• _REQUIRED WORK_:
What appears in the data must be reproduced exactly.

------ PROVIDED INFORMATION ------

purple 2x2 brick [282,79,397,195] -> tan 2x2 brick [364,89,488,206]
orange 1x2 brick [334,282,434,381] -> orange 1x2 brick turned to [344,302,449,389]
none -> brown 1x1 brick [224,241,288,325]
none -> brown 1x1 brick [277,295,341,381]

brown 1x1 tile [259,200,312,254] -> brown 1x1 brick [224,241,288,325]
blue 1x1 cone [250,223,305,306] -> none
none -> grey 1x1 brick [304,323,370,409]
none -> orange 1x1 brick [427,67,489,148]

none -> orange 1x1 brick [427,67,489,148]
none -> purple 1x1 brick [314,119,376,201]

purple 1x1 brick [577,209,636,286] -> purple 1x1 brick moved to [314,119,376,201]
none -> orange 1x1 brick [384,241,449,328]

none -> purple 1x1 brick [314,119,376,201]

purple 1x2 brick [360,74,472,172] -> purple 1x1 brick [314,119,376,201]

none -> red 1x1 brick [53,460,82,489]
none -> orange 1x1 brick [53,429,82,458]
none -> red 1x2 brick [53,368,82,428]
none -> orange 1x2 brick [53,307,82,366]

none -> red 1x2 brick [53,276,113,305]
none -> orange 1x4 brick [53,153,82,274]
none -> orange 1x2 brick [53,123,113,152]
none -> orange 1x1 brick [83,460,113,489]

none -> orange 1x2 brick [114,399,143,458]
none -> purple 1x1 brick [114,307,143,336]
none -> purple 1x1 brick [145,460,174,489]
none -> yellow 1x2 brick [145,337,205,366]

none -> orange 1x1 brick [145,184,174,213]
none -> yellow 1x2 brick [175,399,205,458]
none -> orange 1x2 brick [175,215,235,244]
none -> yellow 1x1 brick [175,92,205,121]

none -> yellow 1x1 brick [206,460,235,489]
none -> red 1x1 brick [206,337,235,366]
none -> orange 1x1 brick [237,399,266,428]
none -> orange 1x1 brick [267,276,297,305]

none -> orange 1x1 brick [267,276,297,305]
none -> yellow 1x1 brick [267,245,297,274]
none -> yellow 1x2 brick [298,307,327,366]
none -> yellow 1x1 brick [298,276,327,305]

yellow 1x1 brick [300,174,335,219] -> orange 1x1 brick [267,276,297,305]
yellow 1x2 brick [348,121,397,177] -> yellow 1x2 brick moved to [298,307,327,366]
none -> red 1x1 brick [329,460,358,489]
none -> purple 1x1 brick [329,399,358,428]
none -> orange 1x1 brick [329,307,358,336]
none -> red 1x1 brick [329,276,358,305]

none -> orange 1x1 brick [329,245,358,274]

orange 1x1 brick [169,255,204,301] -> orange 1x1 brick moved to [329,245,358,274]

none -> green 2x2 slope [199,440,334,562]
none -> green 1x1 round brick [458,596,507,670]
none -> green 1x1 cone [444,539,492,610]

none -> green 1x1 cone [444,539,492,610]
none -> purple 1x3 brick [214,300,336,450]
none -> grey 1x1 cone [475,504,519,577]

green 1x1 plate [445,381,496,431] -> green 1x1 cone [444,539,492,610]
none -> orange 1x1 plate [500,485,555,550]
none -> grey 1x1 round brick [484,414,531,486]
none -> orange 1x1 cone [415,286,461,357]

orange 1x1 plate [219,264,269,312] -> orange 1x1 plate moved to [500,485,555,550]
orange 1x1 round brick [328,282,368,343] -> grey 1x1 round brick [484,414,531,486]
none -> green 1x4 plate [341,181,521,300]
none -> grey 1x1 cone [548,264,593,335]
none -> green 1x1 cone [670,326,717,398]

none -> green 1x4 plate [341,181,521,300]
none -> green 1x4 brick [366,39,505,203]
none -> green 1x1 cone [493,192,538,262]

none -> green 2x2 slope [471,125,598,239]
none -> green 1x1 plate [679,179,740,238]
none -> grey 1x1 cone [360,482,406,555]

------

• _SOLUTION TO THIS PROBLEM_:
purple 2x2 brick [282,79,397,195] -> tan 2x2 brick [364,89,488,206]
orange 1x2 brick [334,282,434,381] -> orange 1x2 brick turned to [344,302,449,389]
none -> brown 1x1 brick [224,241,288,325]
none -> brown 1x1 brick [277,295,341,381]

brown 1x1 tile [259,200,312,254] -> brown 1x1 brick [224,241,288,325]
blue 1x1 cone [250,223,305,306] -> none
none -> grey 1x1 brick [304,323,370,409]
none -> orange 1x1 brick [427,67,489,148]

none -> orange 1x1 brick [427,67,489,148]
none -> purple 1x1 brick [314,119,376,201]

purple 1x1 brick [577,209,636,286] -> purple 1x1 brick moved to [314,119,376,201]
none -> orange 1x1 brick [384,241,449,328]

none -> purple 1x1 brick [314,119,376,201]

purple 1x2 brick [360,74,472,172] -> purple 1x1 brick [314,119,376,201]

none -> red 1x1 brick [53,460,82,489]
none -> orange 1x1 brick [53,429,82,458]
none -> red 1x2 brick [53,368,82,428]
none -> orange 1x2 brick [53,307,82,366]

none -> red 1x2 brick [53,276,113,305]
none -> orange 1x4 brick [53,153,82,274]
none -> orange 1x2 brick [53,123,113,152]
none -> orange 1x1 brick [83,460,113,489]

none -> orange 1x2 brick [114,399,143,458]
none -> purple 1x1 brick [114,307,143,336]
none -> purple 1x1 brick [145,460,174,489]
none -> yellow 1x2 brick [145,337,205,366]

none -> orange 1x1 brick [145,184,174,213]
none -> yellow 1x2 brick [175,399,205,458]
none -> orange 1x2 brick [175,215,235,244]
none -> yellow 1x1 brick [175,92,205,121]

none -> yellow 1x1 brick [206,460,235,489]
none -> red 1x1 brick [206,337,235,366]
none -> orange 1x1 brick [237,399,266,428]
none -> orange 1x1 brick [267,276,297,305]

none -> orange 1x1 brick [267,276,297,305]
none -> yellow 1x1 brick [267,245,297,274]
none -> yellow 1x2 brick [298,307,327,366]
none -> yellow 1x1 brick [298,276,327,305]

yellow 1x1 brick [300,174,335,219] -> orange 1x1 brick [267,276,297,305]
yellow 1x2 brick [348,121,397,177] -> yellow 1x2 brick moved to [298,307,327,366]
none -> red 1x1 brick [329,460,358,489]
none -> purple 1x1 brick [329,399,358,428]
none -> orange 1x1 brick [329,307,358,336]
none -> red 1x1 brick [329,276,358,305]

none -> orange 1x1 brick [329,245,358,274]

orange 1x1 brick [169,255,204,301] -> orange 1x1 brick moved to [329,245,358,274]

none -> green 2x2 slope [199,440,334,562]
none -> green 1x1 round brick [458,596,507,670]
none -> green 1x1 cone [444,539,492,610]

none -> green 1x1 cone [444,539,492,610]
none -> purple 1x3 brick [214,300,336,450]
none -> grey 1x1 cone [475,504,519,577]

green 1x1 plate [445,381,496,431] -> green 1x1 cone [444,539,492,610]
none -> orange 1x1 plate [500,485,555,550]
none -> grey 1x1 round brick [484,414,531,486]
none -> orange 1x1 cone [415,286,461,357]

orange 1x1 plate [219,264,269,312] -> orange 1x1 plate moved to [500,485,555,550]
orange 1x1 round brick [328,282,368,343] -> grey 1x1 round brick [484,414,531,486]
none -> green 1x4 plate [341,181,521,300]
none -> grey 1x1 cone [548,264,593,335]
none -> green 1x1 cone [670,326,717,398]

none -> green 1x4 plate [341,181,521,300]
none -> green 1x4 brick [366,39,505,203]
none -> green 1x1 cone [493,192,538,262]

none -> green 2x2 slope [471,125,598,239]
none -> green 1x1 plate [679,179,740,238]
none -> grey 1x1 cone [360,482,406,555]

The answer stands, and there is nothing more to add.